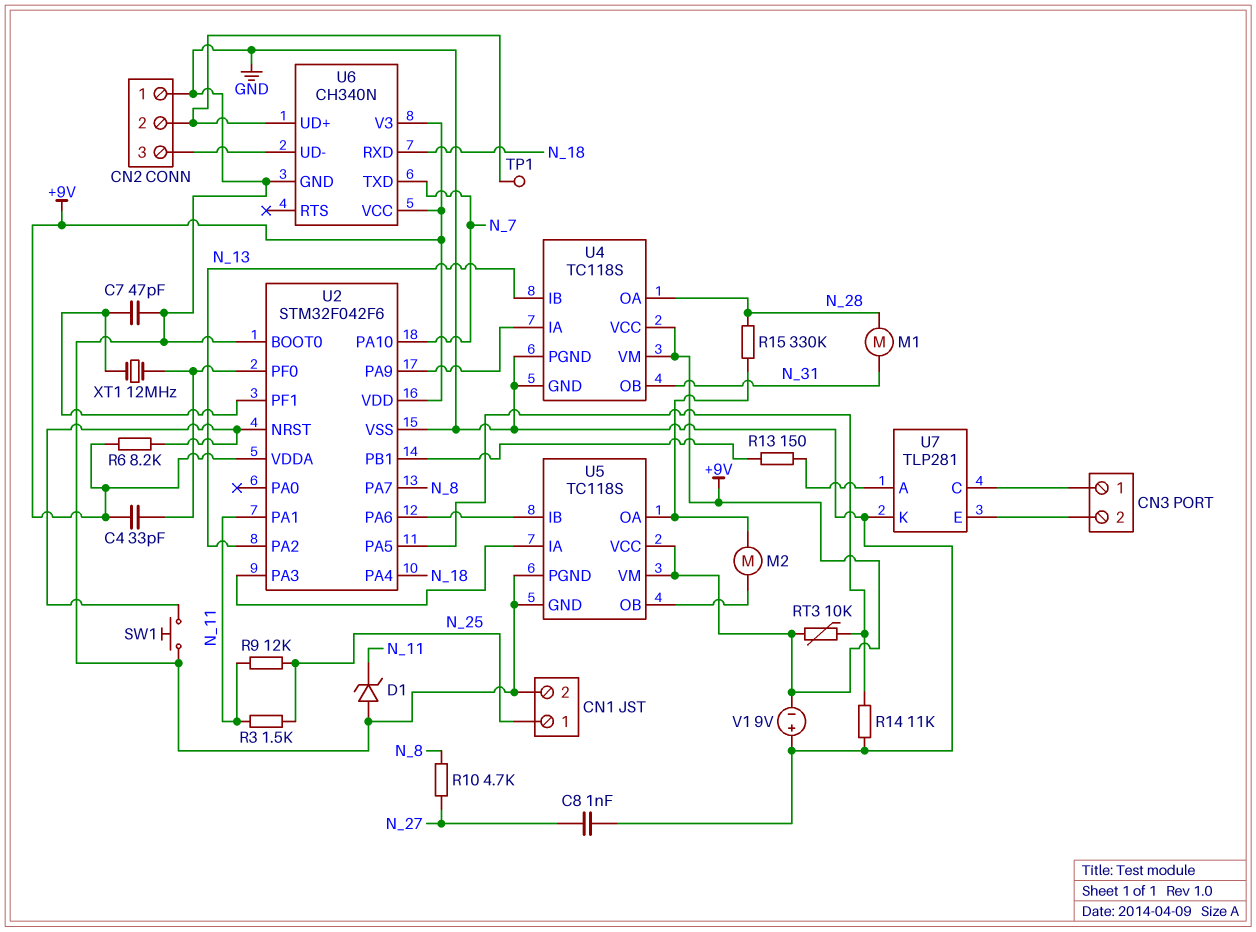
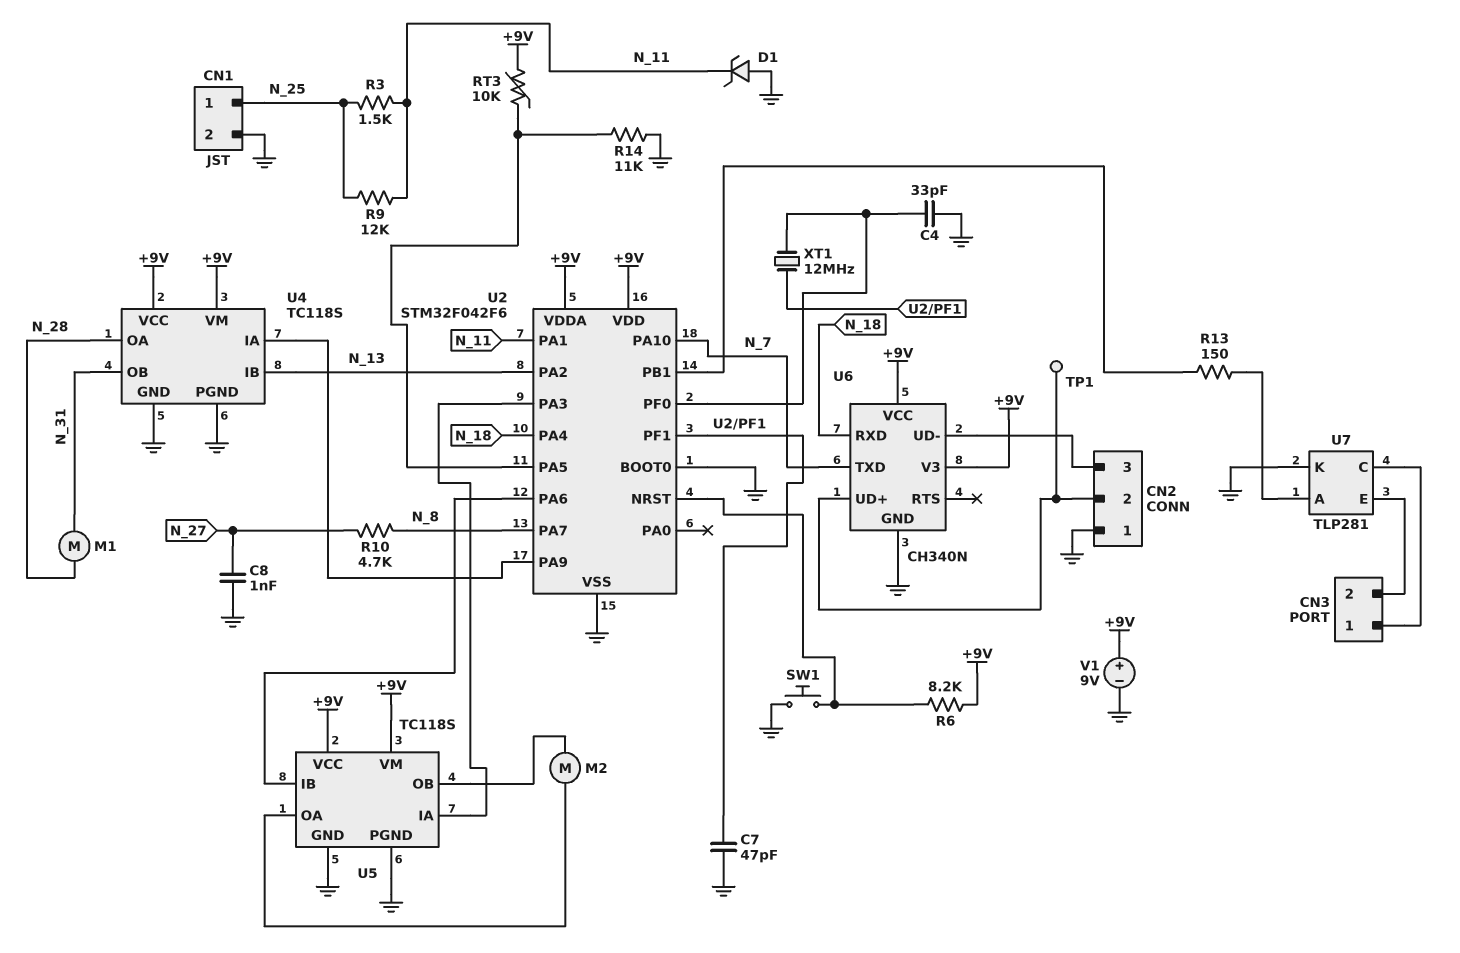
C4: 33pF (+9V, U2/PF0) -> 33pF (GND, U2/PF0)
R15: 330k (N_28, U5/OA) -> none
V1: 9V (plus GND, minus +9V) -> 9V (plus +9V, minus GND)

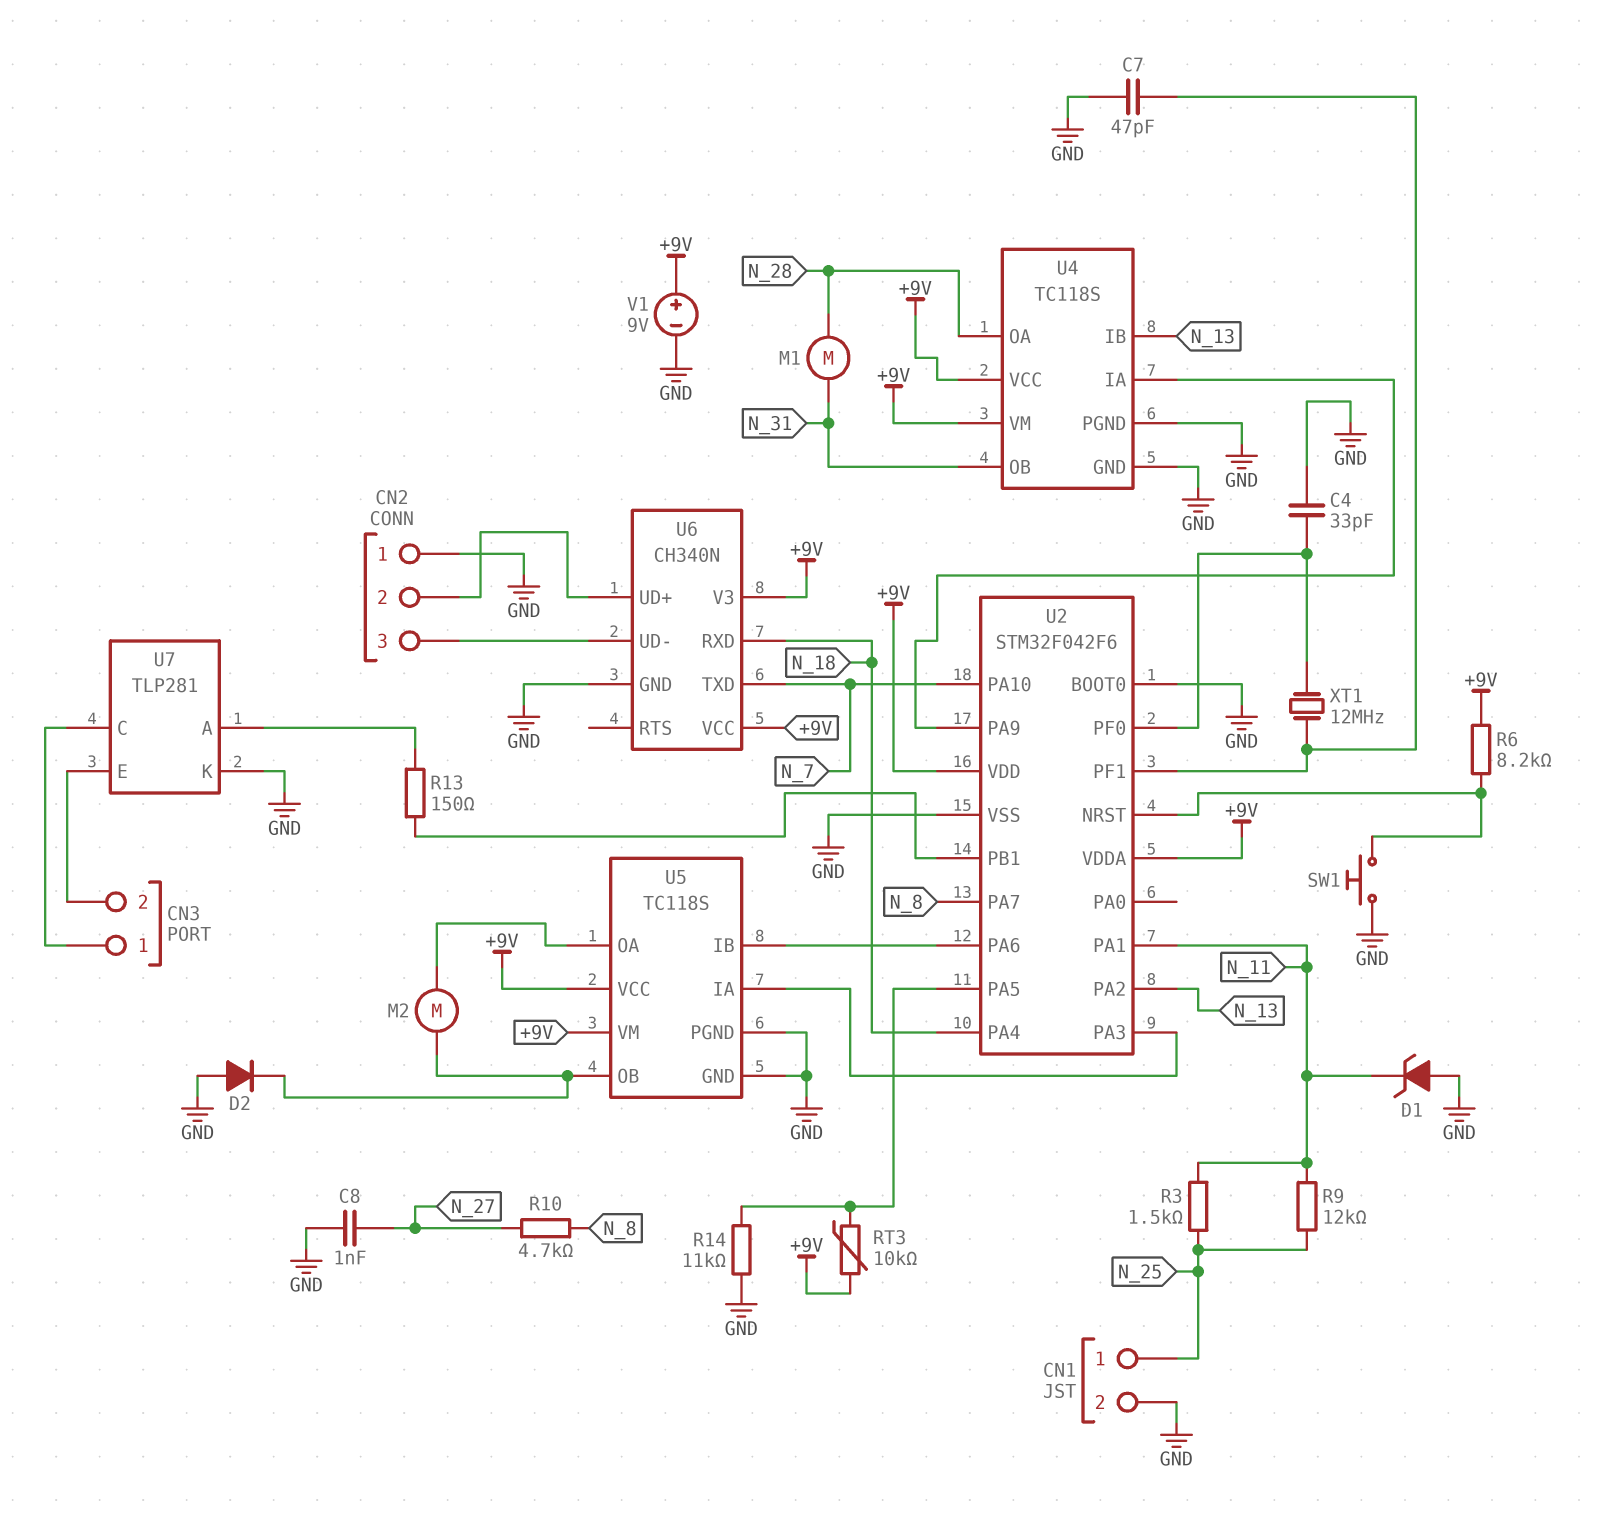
D2: none -> diode (A GND, K U5/OB)
TP1: test point (CN2/2) -> none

● ● ● ● ● ● ●

EXERCISE AIM: Which lines of the records contain "none"? Show each of them.

TASK RESULT:
R15: 330k (N_28, U5/OA) -> none
D2: none -> diode (A GND, K U5/OB)
TP1: test point (CN2/2) -> none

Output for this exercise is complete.